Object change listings
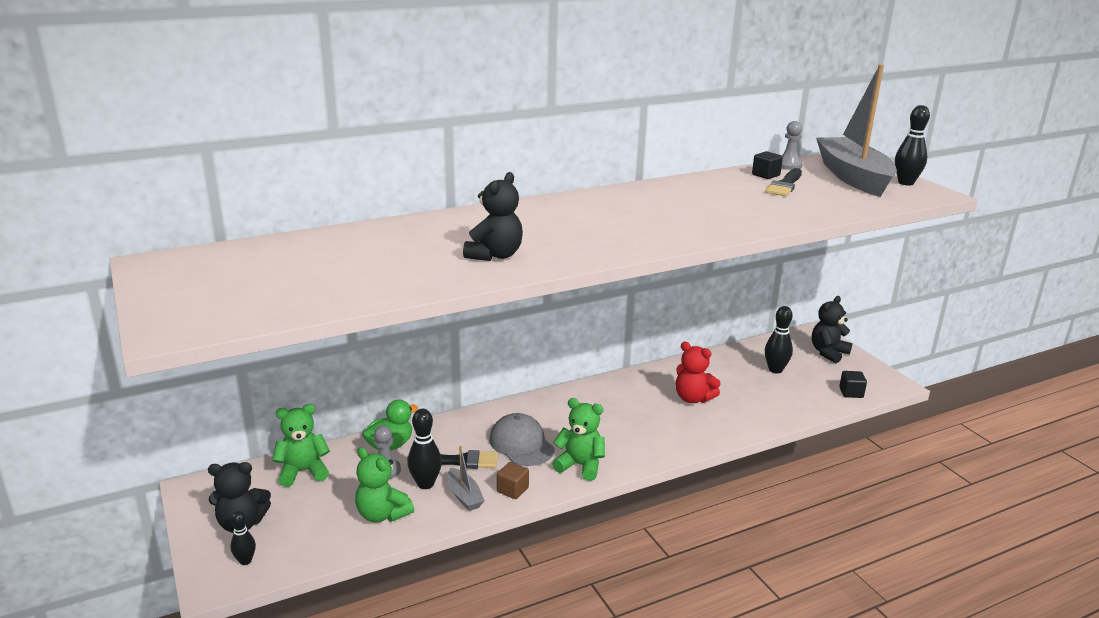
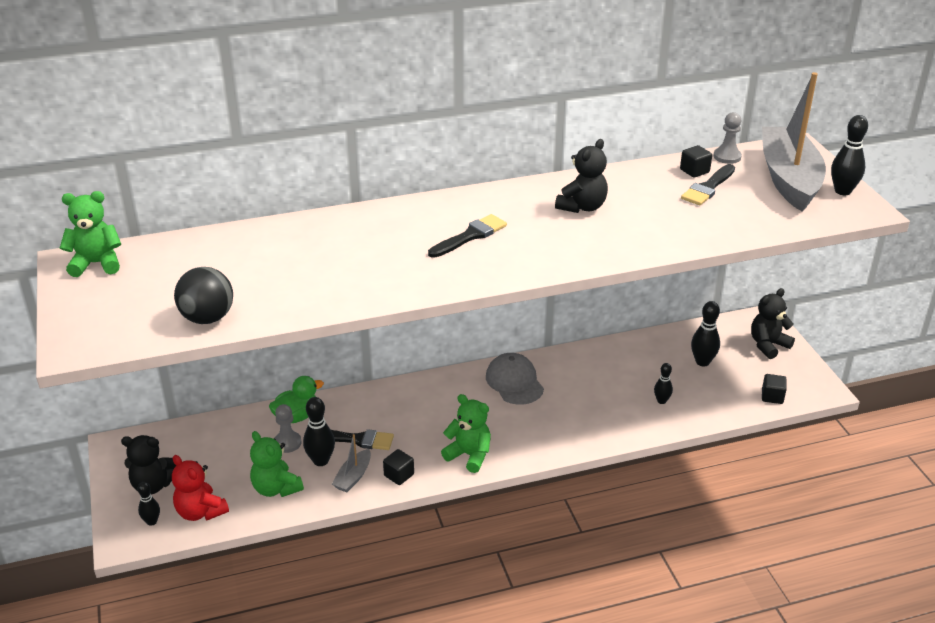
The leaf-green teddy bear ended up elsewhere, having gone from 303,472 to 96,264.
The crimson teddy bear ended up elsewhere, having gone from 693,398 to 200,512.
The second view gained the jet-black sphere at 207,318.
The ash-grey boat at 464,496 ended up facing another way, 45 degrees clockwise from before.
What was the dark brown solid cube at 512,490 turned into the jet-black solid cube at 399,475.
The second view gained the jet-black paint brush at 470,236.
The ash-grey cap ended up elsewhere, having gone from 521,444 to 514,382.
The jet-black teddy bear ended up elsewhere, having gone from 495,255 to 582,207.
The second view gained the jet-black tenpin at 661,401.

Work order →
From the line containing "The ash-grey cap" through the last line of the entries above, print each line exactly as it stands.

Reply to the task →
The ash-grey cap ended up elsewhere, having gone from 521,444 to 514,382.
The jet-black teddy bear ended up elsewhere, having gone from 495,255 to 582,207.
The second view gained the jet-black tenpin at 661,401.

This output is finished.